Object state change records

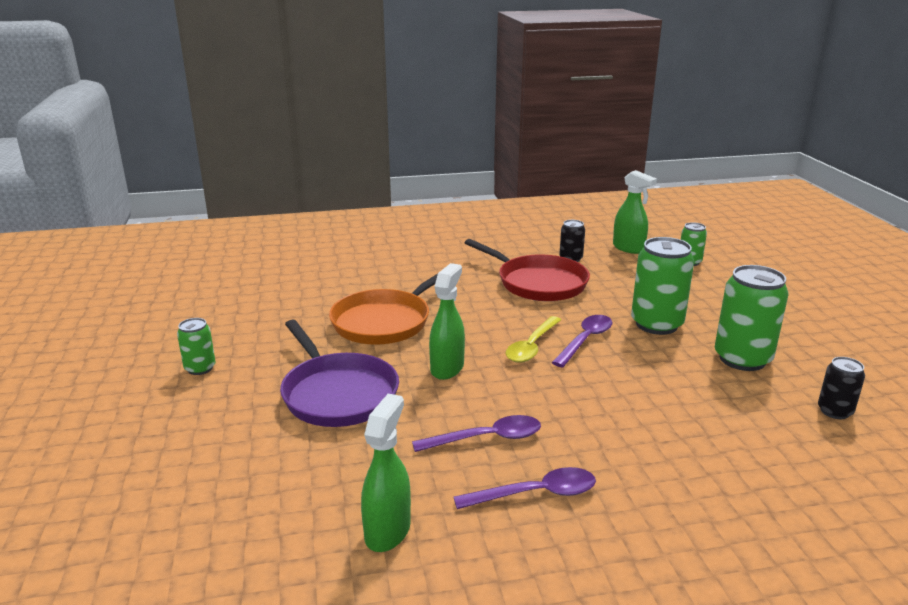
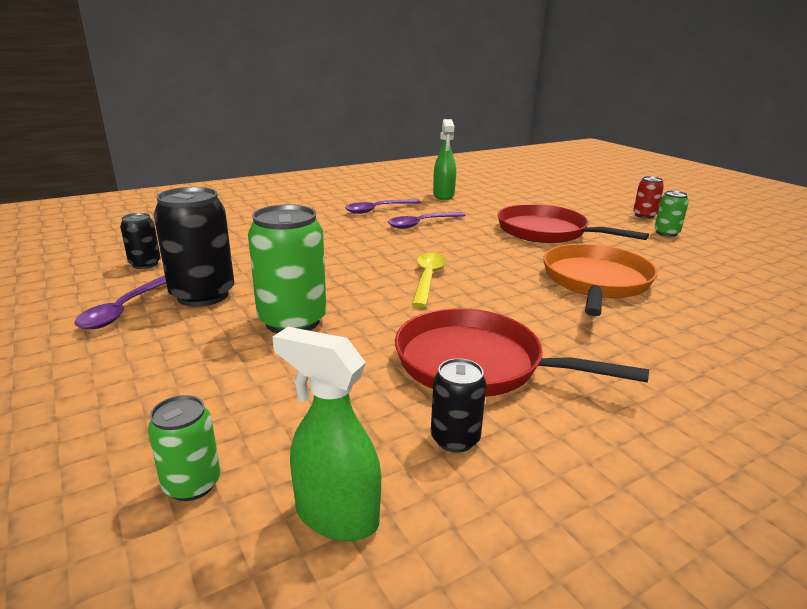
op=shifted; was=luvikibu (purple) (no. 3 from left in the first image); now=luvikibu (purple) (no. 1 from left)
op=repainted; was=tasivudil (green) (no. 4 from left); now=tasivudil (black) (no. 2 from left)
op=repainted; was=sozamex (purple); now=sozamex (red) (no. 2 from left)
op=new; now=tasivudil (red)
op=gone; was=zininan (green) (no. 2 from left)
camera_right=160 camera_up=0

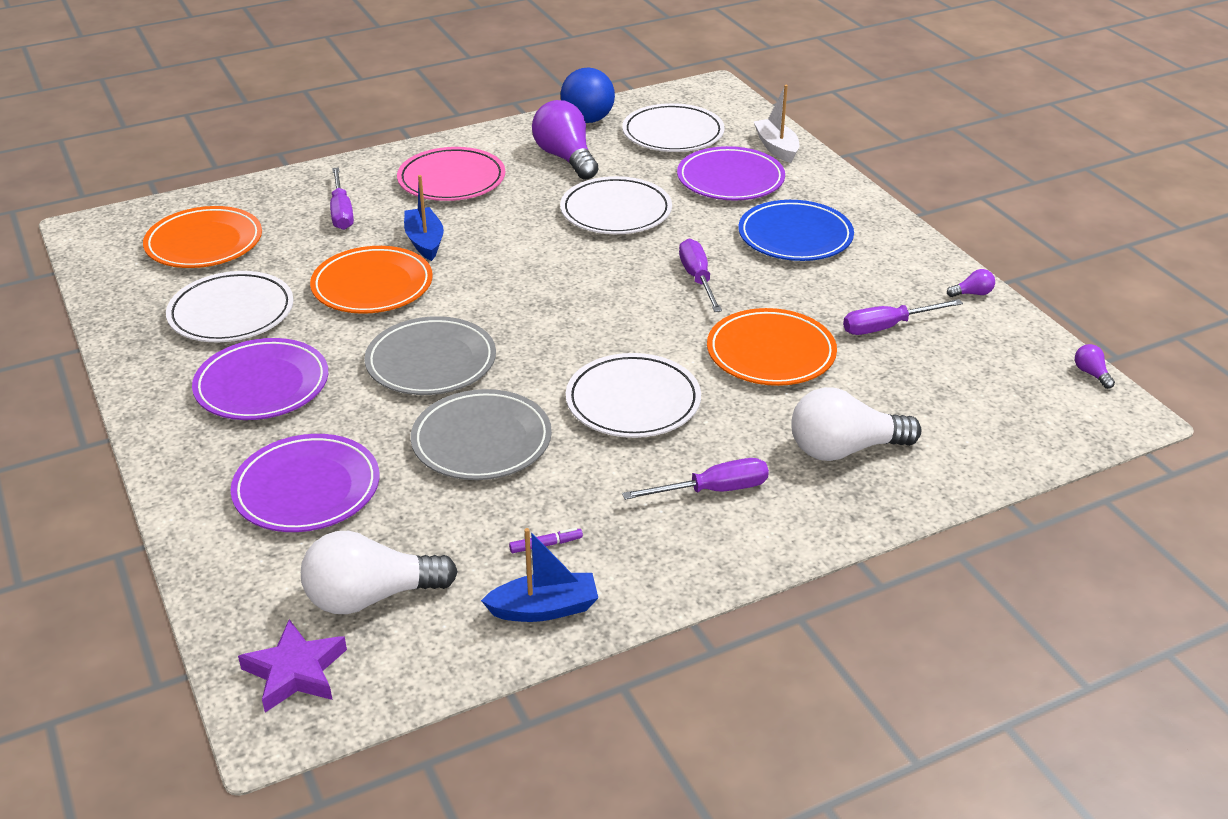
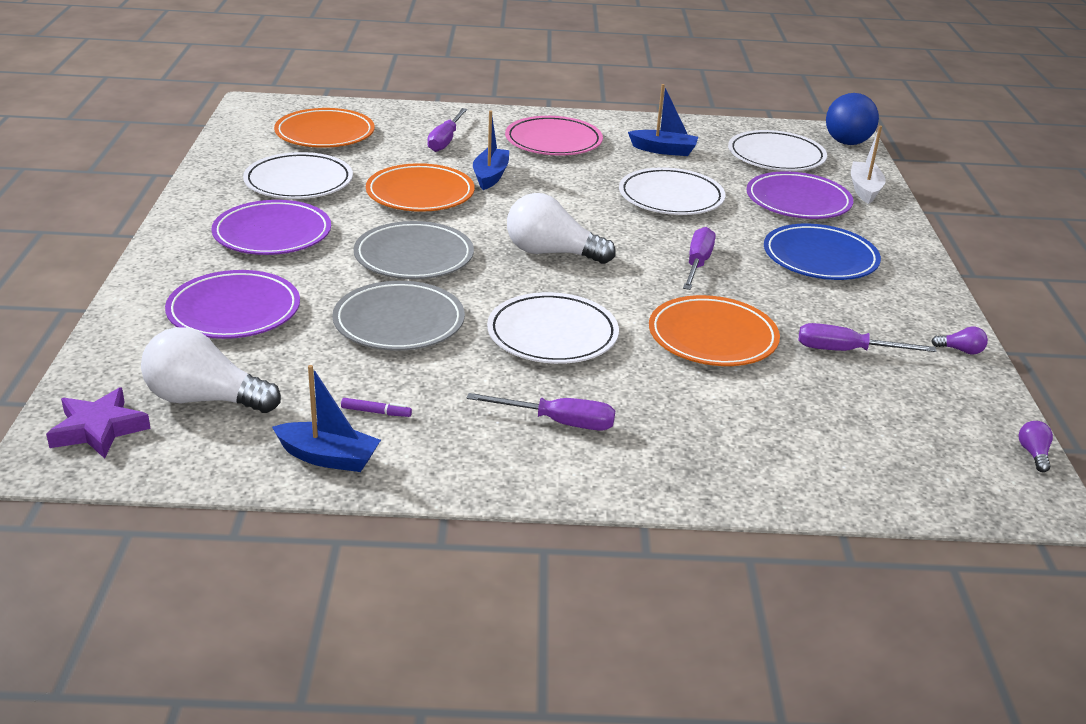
op=shifted; was=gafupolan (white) (no. 2 from left)
op=swapped; was=gafupolan (purple) (no. 1 from left); now=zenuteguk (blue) (no. 3 from left)
op=shifted; was=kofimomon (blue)
camera_right=25 camera_up=-5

PROBLEM TO SOLVE: Every line above that holds the string "green" should be returned.

OUTPUT FOR THIS EXERCISE:
op=repainted; was=tasivudil (green) (no. 4 from left); now=tasivudil (black) (no. 2 from left)
op=gone; was=zininan (green) (no. 2 from left)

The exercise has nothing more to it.